▶ [SUPPLIED MATERIAL]:

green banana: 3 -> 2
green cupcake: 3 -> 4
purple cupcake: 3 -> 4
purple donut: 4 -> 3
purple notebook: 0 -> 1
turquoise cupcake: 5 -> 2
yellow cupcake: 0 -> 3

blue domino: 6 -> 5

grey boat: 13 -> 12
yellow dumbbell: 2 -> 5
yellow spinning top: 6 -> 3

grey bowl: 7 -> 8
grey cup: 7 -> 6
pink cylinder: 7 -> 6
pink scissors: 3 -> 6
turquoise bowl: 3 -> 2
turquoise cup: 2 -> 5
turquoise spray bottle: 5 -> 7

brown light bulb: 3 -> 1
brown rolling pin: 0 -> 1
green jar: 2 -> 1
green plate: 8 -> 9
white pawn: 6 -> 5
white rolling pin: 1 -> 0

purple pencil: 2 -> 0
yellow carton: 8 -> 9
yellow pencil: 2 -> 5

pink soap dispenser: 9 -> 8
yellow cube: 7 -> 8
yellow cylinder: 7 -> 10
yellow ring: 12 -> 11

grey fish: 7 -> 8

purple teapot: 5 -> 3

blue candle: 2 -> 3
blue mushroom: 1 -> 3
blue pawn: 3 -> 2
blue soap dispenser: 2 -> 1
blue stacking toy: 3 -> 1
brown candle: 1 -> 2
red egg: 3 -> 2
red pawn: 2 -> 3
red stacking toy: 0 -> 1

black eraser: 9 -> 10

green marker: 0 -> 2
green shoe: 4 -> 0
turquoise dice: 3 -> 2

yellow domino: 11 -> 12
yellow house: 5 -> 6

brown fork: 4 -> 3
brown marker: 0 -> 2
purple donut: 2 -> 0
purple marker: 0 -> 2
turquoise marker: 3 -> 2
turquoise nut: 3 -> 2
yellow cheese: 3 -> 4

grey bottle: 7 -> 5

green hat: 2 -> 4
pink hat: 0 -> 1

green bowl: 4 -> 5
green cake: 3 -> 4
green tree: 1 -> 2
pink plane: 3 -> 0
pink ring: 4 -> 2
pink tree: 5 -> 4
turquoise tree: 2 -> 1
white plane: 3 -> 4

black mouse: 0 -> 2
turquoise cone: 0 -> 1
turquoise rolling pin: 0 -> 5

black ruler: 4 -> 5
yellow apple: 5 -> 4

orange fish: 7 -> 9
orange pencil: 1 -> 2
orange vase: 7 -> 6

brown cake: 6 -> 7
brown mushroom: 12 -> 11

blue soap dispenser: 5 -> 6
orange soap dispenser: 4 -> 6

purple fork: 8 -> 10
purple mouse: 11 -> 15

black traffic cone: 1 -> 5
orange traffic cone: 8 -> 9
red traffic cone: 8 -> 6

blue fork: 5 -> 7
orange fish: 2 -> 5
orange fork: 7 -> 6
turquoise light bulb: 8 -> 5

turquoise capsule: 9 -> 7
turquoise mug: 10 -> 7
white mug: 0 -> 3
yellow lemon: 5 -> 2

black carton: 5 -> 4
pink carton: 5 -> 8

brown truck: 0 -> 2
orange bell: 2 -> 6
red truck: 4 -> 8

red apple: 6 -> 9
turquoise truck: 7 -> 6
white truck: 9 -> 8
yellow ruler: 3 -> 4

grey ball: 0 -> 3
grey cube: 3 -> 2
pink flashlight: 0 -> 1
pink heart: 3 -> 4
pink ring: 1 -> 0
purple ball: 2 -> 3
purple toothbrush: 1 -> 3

▶ [WHAT IS REQUIRED]:
You are asked to transcribe the complete data exactly.

▶ [ANSWER BOX]:
green banana: 3 -> 2
green cupcake: 3 -> 4
purple cupcake: 3 -> 4
purple donut: 4 -> 3
purple notebook: 0 -> 1
turquoise cupcake: 5 -> 2
yellow cupcake: 0 -> 3

blue domino: 6 -> 5

grey boat: 13 -> 12
yellow dumbbell: 2 -> 5
yellow spinning top: 6 -> 3

grey bowl: 7 -> 8
grey cup: 7 -> 6
pink cylinder: 7 -> 6
pink scissors: 3 -> 6
turquoise bowl: 3 -> 2
turquoise cup: 2 -> 5
turquoise spray bottle: 5 -> 7

brown light bulb: 3 -> 1
brown rolling pin: 0 -> 1
green jar: 2 -> 1
green plate: 8 -> 9
white pawn: 6 -> 5
white rolling pin: 1 -> 0

purple pencil: 2 -> 0
yellow carton: 8 -> 9
yellow pencil: 2 -> 5

pink soap dispenser: 9 -> 8
yellow cube: 7 -> 8
yellow cylinder: 7 -> 10
yellow ring: 12 -> 11

grey fish: 7 -> 8

purple teapot: 5 -> 3

blue candle: 2 -> 3
blue mushroom: 1 -> 3
blue pawn: 3 -> 2
blue soap dispenser: 2 -> 1
blue stacking toy: 3 -> 1
brown candle: 1 -> 2
red egg: 3 -> 2
red pawn: 2 -> 3
red stacking toy: 0 -> 1

black eraser: 9 -> 10

green marker: 0 -> 2
green shoe: 4 -> 0
turquoise dice: 3 -> 2

yellow domino: 11 -> 12
yellow house: 5 -> 6

brown fork: 4 -> 3
brown marker: 0 -> 2
purple donut: 2 -> 0
purple marker: 0 -> 2
turquoise marker: 3 -> 2
turquoise nut: 3 -> 2
yellow cheese: 3 -> 4

grey bottle: 7 -> 5

green hat: 2 -> 4
pink hat: 0 -> 1

green bowl: 4 -> 5
green cake: 3 -> 4
green tree: 1 -> 2
pink plane: 3 -> 0
pink ring: 4 -> 2
pink tree: 5 -> 4
turquoise tree: 2 -> 1
white plane: 3 -> 4

black mouse: 0 -> 2
turquoise cone: 0 -> 1
turquoise rolling pin: 0 -> 5

black ruler: 4 -> 5
yellow apple: 5 -> 4

orange fish: 7 -> 9
orange pencil: 1 -> 2
orange vase: 7 -> 6

brown cake: 6 -> 7
brown mushroom: 12 -> 11

blue soap dispenser: 5 -> 6
orange soap dispenser: 4 -> 6

purple fork: 8 -> 10
purple mouse: 11 -> 15

black traffic cone: 1 -> 5
orange traffic cone: 8 -> 9
red traffic cone: 8 -> 6

blue fork: 5 -> 7
orange fish: 2 -> 5
orange fork: 7 -> 6
turquoise light bulb: 8 -> 5

turquoise capsule: 9 -> 7
turquoise mug: 10 -> 7
white mug: 0 -> 3
yellow lemon: 5 -> 2

black carton: 5 -> 4
pink carton: 5 -> 8

brown truck: 0 -> 2
orange bell: 2 -> 6
red truck: 4 -> 8

red apple: 6 -> 9
turquoise truck: 7 -> 6
white truck: 9 -> 8
yellow ruler: 3 -> 4

grey ball: 0 -> 3
grey cube: 3 -> 2
pink flashlight: 0 -> 1
pink heart: 3 -> 4
pink ring: 1 -> 0
purple ball: 2 -> 3
purple toothbrush: 1 -> 3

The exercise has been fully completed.